EXERCISE GOAL
Can you copy everything from the start of the entries down through the line containing "Describe the element" word for word, leaving out the pictures?

MATERIAL TO PROCESS

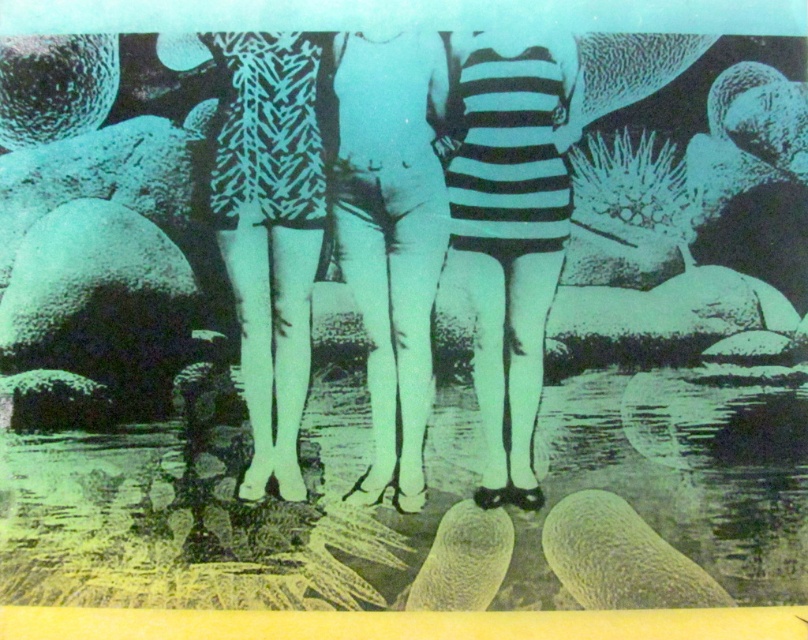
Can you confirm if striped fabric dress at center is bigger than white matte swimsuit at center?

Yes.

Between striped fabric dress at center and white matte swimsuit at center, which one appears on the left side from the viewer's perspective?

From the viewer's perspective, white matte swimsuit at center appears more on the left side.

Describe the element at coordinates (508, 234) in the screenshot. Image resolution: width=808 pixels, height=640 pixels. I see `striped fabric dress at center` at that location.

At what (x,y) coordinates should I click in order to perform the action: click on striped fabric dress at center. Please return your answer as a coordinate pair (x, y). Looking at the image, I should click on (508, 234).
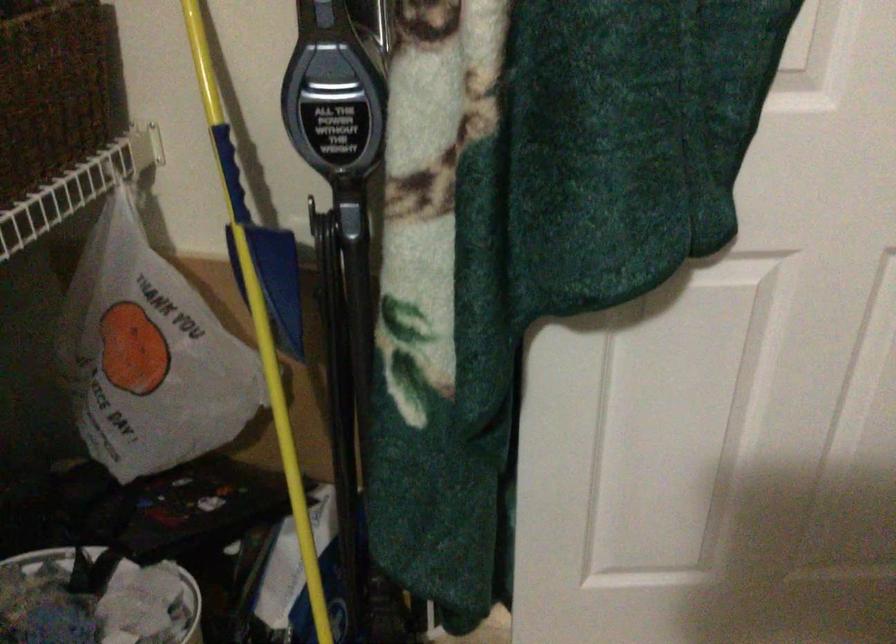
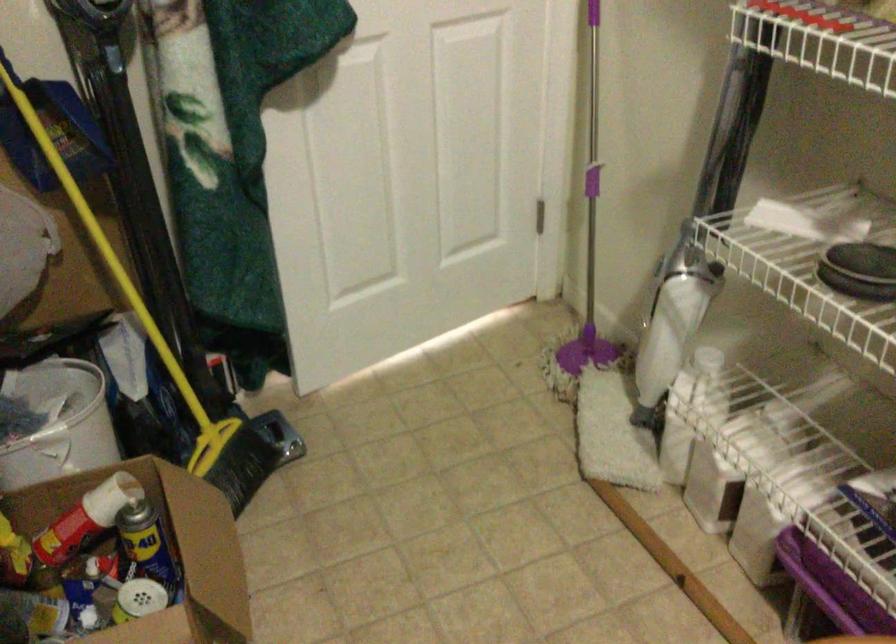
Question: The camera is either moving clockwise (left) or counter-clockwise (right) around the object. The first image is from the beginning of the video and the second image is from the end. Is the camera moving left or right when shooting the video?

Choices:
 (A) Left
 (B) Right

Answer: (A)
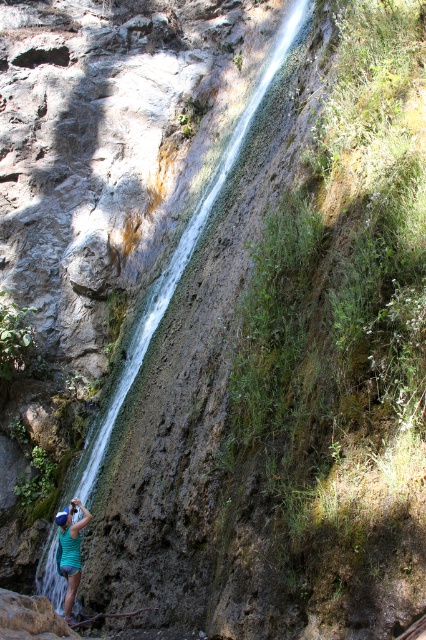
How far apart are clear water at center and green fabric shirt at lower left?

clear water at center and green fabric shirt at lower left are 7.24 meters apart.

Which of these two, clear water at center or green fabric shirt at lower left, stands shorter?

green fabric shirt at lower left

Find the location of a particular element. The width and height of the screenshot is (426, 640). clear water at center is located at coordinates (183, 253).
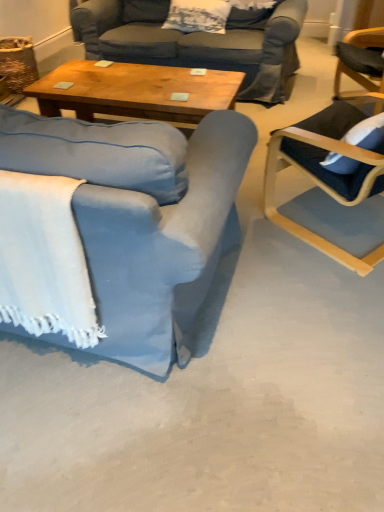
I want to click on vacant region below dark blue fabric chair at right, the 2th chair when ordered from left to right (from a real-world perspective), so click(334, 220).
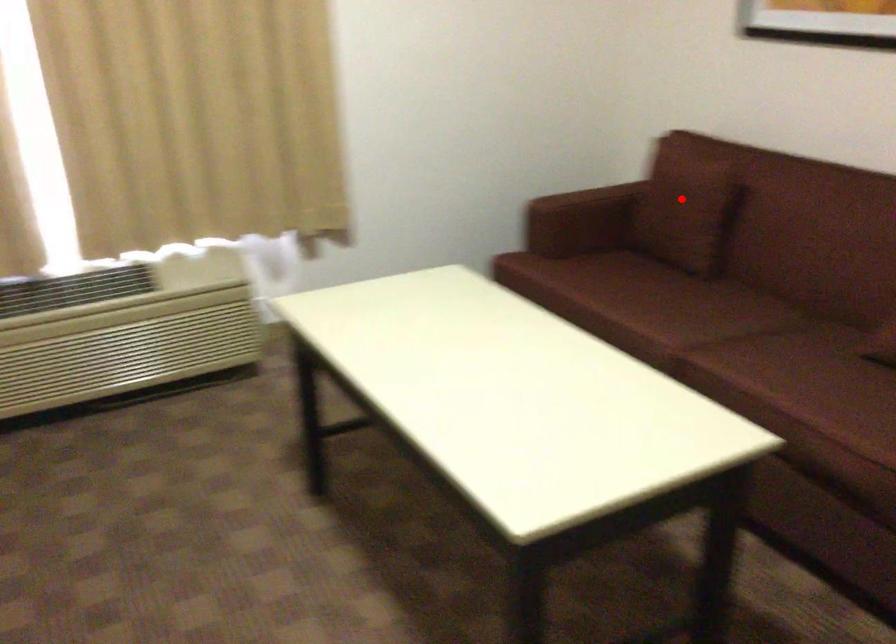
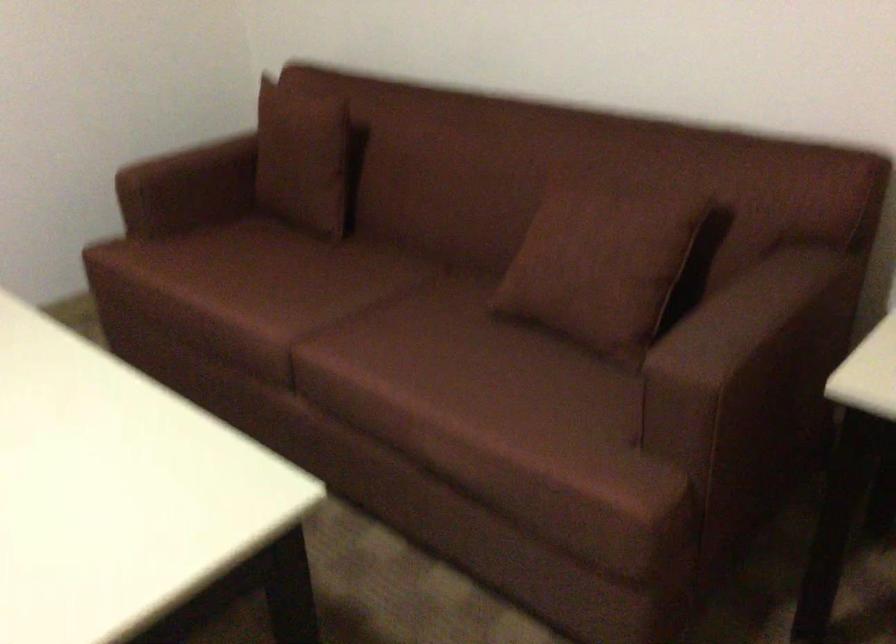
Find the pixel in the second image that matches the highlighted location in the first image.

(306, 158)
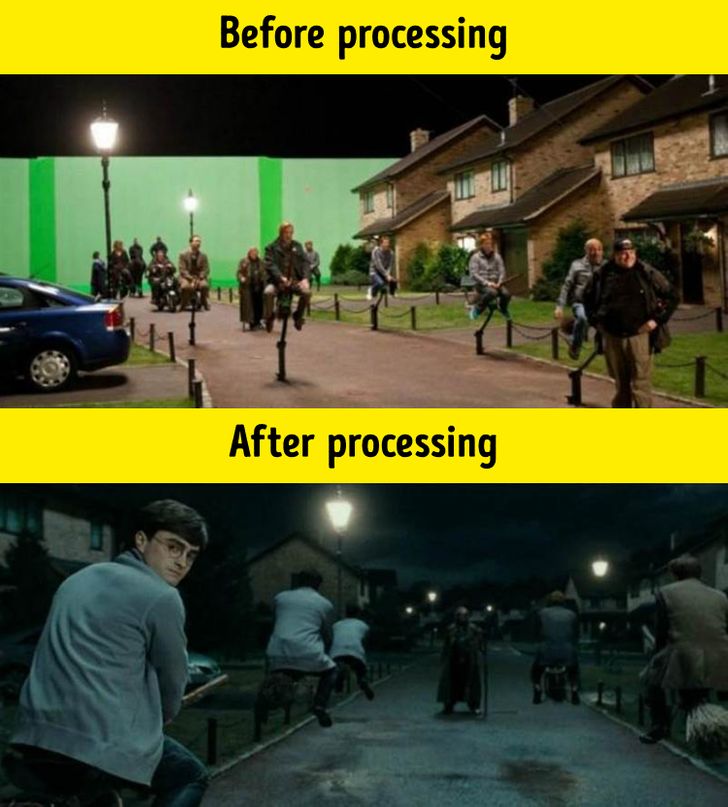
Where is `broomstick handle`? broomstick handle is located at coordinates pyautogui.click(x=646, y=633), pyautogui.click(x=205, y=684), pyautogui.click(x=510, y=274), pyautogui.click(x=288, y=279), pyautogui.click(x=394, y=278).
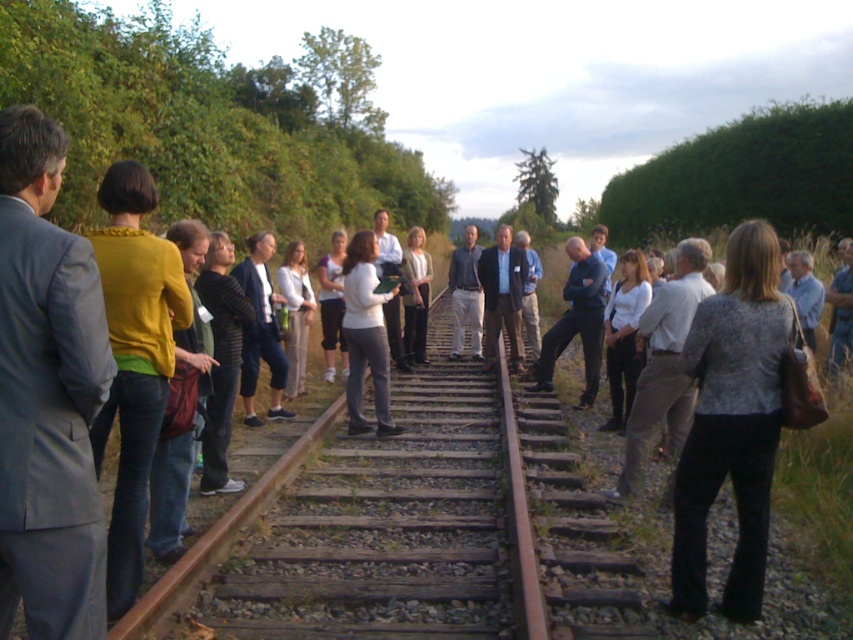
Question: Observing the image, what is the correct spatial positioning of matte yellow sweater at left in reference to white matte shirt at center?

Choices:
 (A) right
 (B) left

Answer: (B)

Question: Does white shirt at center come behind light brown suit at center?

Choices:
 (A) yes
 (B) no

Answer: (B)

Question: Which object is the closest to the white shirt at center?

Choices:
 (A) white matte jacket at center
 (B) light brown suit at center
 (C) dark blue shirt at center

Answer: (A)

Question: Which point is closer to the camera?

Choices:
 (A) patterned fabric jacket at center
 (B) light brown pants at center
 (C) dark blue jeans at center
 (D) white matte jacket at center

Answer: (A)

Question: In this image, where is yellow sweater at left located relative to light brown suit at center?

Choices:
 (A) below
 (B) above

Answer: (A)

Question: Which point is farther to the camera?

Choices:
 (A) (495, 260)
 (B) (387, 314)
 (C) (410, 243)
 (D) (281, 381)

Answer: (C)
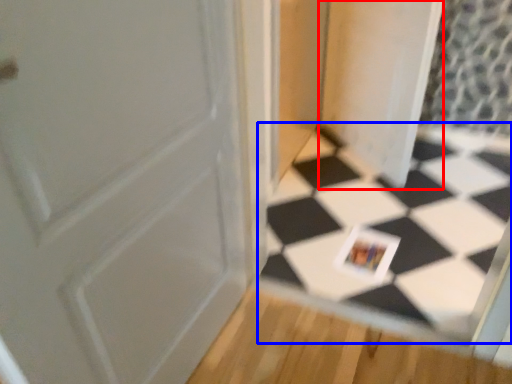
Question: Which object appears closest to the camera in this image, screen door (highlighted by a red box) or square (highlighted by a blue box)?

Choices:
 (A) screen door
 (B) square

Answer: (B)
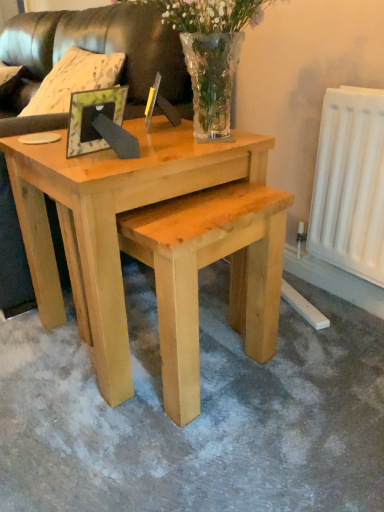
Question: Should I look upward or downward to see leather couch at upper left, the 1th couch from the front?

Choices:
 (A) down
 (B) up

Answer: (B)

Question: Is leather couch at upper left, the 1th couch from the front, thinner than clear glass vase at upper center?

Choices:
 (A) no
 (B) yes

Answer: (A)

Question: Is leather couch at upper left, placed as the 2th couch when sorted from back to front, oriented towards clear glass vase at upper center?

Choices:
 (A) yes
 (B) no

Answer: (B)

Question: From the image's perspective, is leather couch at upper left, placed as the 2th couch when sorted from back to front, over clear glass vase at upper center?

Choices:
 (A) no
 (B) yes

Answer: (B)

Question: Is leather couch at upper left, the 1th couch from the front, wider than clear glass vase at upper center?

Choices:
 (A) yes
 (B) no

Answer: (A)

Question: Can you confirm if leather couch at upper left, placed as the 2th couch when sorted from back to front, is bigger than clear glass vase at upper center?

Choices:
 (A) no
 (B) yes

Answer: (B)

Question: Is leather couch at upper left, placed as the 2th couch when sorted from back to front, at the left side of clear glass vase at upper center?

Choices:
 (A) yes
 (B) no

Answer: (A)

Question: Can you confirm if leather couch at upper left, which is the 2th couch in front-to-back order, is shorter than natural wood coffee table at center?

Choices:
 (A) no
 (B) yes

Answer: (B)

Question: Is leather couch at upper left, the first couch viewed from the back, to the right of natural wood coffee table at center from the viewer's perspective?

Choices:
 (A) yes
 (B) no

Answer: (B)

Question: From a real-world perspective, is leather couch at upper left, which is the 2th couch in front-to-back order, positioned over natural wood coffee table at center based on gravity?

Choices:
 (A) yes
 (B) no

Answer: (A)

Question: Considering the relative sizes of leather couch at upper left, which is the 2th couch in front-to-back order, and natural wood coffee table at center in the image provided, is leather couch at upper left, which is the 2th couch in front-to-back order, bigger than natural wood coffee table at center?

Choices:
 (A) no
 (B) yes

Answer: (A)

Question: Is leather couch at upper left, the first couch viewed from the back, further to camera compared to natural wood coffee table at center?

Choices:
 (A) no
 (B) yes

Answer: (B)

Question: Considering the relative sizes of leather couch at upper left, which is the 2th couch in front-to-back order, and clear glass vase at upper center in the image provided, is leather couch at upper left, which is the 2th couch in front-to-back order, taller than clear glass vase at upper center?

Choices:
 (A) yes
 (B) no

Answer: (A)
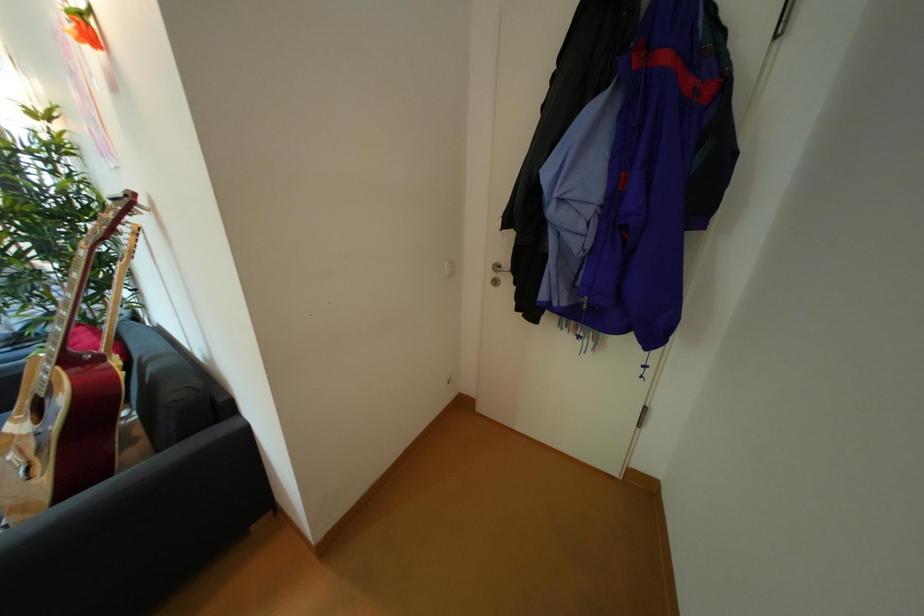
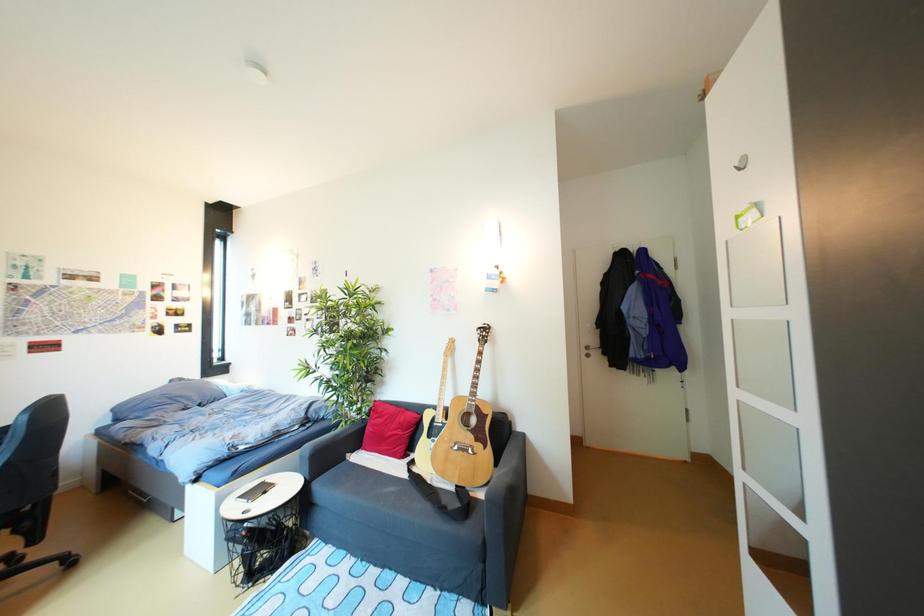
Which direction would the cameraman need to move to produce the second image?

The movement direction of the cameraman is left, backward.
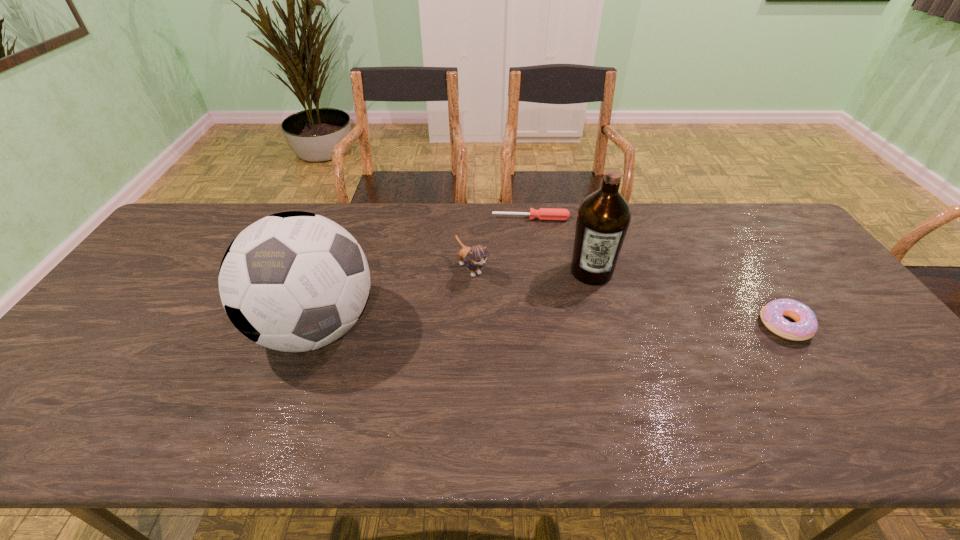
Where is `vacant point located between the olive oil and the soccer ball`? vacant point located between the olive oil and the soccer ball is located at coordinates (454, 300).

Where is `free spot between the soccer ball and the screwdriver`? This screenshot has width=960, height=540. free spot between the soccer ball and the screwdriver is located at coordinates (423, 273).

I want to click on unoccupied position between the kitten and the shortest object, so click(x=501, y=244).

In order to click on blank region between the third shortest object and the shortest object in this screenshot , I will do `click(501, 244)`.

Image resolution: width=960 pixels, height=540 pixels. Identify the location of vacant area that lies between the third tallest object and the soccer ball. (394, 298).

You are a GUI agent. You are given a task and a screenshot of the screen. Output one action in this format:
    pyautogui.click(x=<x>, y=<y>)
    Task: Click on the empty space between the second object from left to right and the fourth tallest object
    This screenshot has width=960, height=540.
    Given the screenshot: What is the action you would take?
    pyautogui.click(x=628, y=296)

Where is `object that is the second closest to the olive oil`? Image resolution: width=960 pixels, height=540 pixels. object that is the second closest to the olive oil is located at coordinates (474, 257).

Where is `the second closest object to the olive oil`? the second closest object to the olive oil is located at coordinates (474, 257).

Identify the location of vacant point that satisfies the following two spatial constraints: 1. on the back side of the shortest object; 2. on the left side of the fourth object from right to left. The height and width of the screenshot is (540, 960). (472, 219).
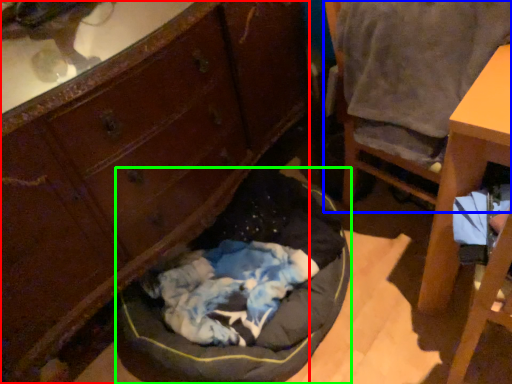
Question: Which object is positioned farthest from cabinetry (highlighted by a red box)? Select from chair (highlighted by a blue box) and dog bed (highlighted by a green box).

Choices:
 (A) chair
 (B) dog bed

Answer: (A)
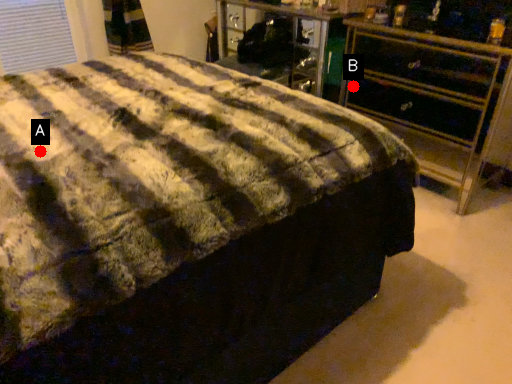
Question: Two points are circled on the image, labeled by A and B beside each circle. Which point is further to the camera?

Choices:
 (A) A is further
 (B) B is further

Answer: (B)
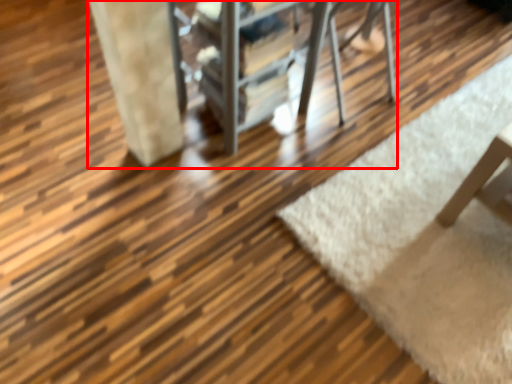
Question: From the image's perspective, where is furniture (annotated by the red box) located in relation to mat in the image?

WRITTEN SOLUTION
Can you confirm if striped fabric dress at center is bigger than white matte swimsuit at center?

Yes.

Between striped fabric dress at center and white matte swimsuit at center, which one appears on the left side from the viewer's perspective?

From the viewer's perspective, white matte swimsuit at center appears more on the left side.

Describe the element at coordinates (508, 234) in the screenshot. Image resolution: width=808 pixels, height=640 pixels. I see `striped fabric dress at center` at that location.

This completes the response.